Find the line with "RTC pin SCL: GP7 -> GP5". Repeat it and each line after it, exactly, down to the end of the records below.

(Records for this task begins)

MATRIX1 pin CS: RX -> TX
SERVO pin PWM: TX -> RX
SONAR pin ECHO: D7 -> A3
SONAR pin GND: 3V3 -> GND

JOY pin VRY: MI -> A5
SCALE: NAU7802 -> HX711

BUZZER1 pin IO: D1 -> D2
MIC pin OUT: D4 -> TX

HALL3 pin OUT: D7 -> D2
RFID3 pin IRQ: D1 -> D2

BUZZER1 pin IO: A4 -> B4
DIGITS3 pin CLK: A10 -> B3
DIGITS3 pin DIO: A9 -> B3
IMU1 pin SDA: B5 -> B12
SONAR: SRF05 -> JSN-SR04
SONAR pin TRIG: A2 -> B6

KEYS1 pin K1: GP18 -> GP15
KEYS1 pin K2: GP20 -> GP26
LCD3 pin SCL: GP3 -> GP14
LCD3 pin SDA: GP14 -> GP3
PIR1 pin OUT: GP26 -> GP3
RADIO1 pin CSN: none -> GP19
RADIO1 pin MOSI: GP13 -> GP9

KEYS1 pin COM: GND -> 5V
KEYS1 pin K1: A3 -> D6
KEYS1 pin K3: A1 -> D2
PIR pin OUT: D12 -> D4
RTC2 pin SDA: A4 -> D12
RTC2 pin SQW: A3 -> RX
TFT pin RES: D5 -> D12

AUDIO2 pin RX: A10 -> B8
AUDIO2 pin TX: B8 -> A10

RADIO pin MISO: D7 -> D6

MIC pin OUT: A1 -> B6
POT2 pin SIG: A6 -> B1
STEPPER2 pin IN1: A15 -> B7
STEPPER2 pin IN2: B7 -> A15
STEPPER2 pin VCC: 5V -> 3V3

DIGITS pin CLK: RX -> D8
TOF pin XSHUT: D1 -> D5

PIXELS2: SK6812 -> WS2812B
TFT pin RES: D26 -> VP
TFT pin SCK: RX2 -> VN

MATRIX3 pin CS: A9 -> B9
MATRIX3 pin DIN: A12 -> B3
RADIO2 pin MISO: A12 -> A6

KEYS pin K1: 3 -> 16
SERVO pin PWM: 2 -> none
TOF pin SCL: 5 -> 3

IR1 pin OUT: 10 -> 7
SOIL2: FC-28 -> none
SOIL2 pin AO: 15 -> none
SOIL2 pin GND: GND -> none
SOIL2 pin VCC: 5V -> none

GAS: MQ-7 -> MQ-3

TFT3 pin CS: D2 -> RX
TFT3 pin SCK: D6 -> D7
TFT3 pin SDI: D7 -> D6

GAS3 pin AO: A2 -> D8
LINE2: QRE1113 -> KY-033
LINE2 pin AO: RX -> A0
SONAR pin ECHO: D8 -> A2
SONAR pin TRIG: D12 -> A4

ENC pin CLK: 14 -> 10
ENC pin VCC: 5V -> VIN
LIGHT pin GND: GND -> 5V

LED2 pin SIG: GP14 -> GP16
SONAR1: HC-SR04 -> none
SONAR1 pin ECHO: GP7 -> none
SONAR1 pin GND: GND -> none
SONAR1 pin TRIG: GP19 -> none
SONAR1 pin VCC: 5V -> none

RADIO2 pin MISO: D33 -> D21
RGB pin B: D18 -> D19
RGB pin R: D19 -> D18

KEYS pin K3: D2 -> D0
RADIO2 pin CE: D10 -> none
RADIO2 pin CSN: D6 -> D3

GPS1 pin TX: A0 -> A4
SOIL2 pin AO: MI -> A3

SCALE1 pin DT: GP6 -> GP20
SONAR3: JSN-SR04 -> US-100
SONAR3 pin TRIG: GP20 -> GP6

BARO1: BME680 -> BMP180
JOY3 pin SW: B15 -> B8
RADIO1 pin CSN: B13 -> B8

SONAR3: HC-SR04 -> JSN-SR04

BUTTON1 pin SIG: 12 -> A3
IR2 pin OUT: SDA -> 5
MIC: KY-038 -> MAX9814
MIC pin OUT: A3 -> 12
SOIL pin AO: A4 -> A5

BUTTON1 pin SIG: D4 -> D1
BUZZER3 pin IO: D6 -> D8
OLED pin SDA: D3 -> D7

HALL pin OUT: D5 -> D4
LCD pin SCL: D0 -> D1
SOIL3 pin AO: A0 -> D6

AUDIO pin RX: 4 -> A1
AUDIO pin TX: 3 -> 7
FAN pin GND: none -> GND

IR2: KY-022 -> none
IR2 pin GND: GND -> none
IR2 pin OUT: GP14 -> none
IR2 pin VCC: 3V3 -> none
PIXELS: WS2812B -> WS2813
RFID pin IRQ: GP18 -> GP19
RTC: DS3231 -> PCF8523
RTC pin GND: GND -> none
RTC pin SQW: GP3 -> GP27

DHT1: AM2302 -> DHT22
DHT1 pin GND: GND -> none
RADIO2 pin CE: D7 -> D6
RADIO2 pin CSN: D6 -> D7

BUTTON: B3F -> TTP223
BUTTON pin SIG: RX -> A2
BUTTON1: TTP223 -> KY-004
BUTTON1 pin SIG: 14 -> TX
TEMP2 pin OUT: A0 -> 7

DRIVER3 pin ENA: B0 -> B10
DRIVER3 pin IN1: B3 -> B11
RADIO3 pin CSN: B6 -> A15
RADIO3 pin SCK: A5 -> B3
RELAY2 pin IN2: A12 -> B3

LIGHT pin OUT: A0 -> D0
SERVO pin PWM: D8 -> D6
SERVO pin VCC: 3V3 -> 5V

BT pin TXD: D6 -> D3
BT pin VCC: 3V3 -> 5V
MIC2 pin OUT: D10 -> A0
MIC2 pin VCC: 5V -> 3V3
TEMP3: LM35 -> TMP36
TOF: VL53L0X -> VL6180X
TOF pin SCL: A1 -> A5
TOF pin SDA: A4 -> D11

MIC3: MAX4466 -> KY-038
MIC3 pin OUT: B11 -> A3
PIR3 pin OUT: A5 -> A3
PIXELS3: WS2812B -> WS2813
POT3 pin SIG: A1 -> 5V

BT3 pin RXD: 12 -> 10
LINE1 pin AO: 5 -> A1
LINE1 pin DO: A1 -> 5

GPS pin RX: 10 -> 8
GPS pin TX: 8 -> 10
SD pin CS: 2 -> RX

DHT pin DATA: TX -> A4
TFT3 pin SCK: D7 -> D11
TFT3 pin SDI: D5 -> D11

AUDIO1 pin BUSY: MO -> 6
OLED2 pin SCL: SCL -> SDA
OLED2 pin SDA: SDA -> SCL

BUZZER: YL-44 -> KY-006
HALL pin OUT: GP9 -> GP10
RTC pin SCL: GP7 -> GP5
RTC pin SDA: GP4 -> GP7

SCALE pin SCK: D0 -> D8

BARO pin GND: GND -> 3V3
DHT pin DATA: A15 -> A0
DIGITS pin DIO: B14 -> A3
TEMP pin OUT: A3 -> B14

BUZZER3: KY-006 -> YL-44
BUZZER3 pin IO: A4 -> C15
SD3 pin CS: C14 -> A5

(Records for this task ends)

* Exercise response:
RTC pin SCL: GP7 -> GP5
RTC pin SDA: GP4 -> GP7

SCALE pin SCK: D0 -> D8

BARO pin GND: GND -> 3V3
DHT pin DATA: A15 -> A0
DIGITS pin DIO: B14 -> A3
TEMP pin OUT: A3 -> B14

BUZZER3: KY-006 -> YL-44
BUZZER3 pin IO: A4 -> C15
SD3 pin CS: C14 -> A5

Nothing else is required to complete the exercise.